## REQUIRED WORK
Set all of the entries down again precisely as they are written.
(INFORMATION PROVIDED Opens)
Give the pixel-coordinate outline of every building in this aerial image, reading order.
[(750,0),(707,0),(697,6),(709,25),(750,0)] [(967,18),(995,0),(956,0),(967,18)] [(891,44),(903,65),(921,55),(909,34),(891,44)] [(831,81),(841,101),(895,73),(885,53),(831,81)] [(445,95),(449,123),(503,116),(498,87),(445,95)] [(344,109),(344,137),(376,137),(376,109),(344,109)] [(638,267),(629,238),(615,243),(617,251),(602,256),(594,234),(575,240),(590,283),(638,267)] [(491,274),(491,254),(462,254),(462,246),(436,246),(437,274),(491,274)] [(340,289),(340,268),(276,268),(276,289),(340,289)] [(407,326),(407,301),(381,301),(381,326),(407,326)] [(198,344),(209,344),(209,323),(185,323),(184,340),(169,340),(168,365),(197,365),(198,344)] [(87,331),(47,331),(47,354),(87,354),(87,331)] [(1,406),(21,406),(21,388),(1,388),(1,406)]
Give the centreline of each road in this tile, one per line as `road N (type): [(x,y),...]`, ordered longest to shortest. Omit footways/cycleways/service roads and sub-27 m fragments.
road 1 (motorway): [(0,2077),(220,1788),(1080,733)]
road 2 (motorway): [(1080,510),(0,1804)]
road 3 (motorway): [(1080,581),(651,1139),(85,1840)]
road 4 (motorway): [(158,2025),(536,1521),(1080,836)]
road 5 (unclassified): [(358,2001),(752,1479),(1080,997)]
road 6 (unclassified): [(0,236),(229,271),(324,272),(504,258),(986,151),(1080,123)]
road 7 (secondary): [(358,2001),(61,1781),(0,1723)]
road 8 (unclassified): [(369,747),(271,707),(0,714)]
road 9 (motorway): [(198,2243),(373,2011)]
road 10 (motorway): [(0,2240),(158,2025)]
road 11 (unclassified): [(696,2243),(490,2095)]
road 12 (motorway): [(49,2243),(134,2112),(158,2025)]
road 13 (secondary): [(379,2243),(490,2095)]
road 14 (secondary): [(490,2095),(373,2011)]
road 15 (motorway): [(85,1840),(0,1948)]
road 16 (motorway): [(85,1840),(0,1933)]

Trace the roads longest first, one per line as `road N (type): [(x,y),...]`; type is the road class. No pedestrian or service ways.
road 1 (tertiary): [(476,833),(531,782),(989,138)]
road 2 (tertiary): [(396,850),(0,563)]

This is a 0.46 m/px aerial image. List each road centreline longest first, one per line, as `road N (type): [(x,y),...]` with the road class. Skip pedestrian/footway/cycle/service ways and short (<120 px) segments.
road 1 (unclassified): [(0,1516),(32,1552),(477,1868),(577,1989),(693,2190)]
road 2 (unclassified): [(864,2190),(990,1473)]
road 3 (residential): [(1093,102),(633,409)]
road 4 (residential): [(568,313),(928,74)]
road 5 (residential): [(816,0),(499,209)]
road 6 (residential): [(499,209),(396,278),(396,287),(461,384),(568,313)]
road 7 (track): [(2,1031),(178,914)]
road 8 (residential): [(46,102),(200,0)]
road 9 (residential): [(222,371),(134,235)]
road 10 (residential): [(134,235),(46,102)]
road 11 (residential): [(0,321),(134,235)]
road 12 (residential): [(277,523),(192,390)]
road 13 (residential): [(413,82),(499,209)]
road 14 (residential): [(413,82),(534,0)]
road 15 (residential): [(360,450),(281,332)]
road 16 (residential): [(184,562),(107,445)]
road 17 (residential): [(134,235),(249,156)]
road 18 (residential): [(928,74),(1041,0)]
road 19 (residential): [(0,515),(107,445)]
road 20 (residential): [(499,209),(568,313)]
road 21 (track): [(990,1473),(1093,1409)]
(INFORMATION PROVIDED Closes)
## EXERCISE RESPONSE
Give the pixel-coordinate outline of every building in this aerial image, reading order.
[(750,0),(707,0),(697,6),(709,25),(750,0)] [(967,18),(995,0),(956,0),(967,18)] [(891,44),(903,65),(921,55),(909,34),(891,44)] [(831,81),(841,101),(895,73),(885,53),(831,81)] [(445,95),(449,123),(503,116),(498,87),(445,95)] [(344,109),(344,137),(376,137),(376,109),(344,109)] [(638,267),(629,238),(615,243),(617,251),(602,256),(594,234),(575,240),(590,283),(638,267)] [(491,274),(491,254),(462,254),(462,246),(436,246),(437,274),(491,274)] [(340,289),(340,268),(276,268),(276,289),(340,289)] [(407,326),(407,301),(381,301),(381,326),(407,326)] [(198,344),(209,344),(209,323),(185,323),(184,340),(169,340),(168,365),(197,365),(198,344)] [(87,331),(47,331),(47,354),(87,354),(87,331)] [(1,406),(21,406),(21,388),(1,388),(1,406)]
Give the centreline of each road in this tile, one per line as `road N (type): [(x,y),...]`, ordered longest to shortest. Omit footways/cycleways/service roads and sub-27 m fragments.
road 1 (motorway): [(0,2077),(220,1788),(1080,733)]
road 2 (motorway): [(1080,510),(0,1804)]
road 3 (motorway): [(1080,581),(651,1139),(85,1840)]
road 4 (motorway): [(158,2025),(536,1521),(1080,836)]
road 5 (unclassified): [(358,2001),(752,1479),(1080,997)]
road 6 (unclassified): [(0,236),(229,271),(324,272),(504,258),(986,151),(1080,123)]
road 7 (secondary): [(358,2001),(61,1781),(0,1723)]
road 8 (unclassified): [(369,747),(271,707),(0,714)]
road 9 (motorway): [(198,2243),(373,2011)]
road 10 (motorway): [(0,2240),(158,2025)]
road 11 (unclassified): [(696,2243),(490,2095)]
road 12 (motorway): [(49,2243),(134,2112),(158,2025)]
road 13 (secondary): [(379,2243),(490,2095)]
road 14 (secondary): [(490,2095),(373,2011)]
road 15 (motorway): [(85,1840),(0,1948)]
road 16 (motorway): [(85,1840),(0,1933)]

Trace the roads longest first, one per line as `road N (type): [(x,y),...]`; type is the road class. No pedestrian or service ways.
road 1 (tertiary): [(476,833),(531,782),(989,138)]
road 2 (tertiary): [(396,850),(0,563)]

This is a 0.46 m/px aerial image. List each road centreline longest first, one per line, as `road N (type): [(x,y),...]` with the road class. Skip pedestrian/footway/cycle/service ways and short (<120 px) segments.
road 1 (unclassified): [(0,1516),(32,1552),(477,1868),(577,1989),(693,2190)]
road 2 (unclassified): [(864,2190),(990,1473)]
road 3 (residential): [(1093,102),(633,409)]
road 4 (residential): [(568,313),(928,74)]
road 5 (residential): [(816,0),(499,209)]
road 6 (residential): [(499,209),(396,278),(396,287),(461,384),(568,313)]
road 7 (track): [(2,1031),(178,914)]
road 8 (residential): [(46,102),(200,0)]
road 9 (residential): [(222,371),(134,235)]
road 10 (residential): [(134,235),(46,102)]
road 11 (residential): [(0,321),(134,235)]
road 12 (residential): [(277,523),(192,390)]
road 13 (residential): [(413,82),(499,209)]
road 14 (residential): [(413,82),(534,0)]
road 15 (residential): [(360,450),(281,332)]
road 16 (residential): [(184,562),(107,445)]
road 17 (residential): [(134,235),(249,156)]
road 18 (residential): [(928,74),(1041,0)]
road 19 (residential): [(0,515),(107,445)]
road 20 (residential): [(499,209),(568,313)]
road 21 (track): [(990,1473),(1093,1409)]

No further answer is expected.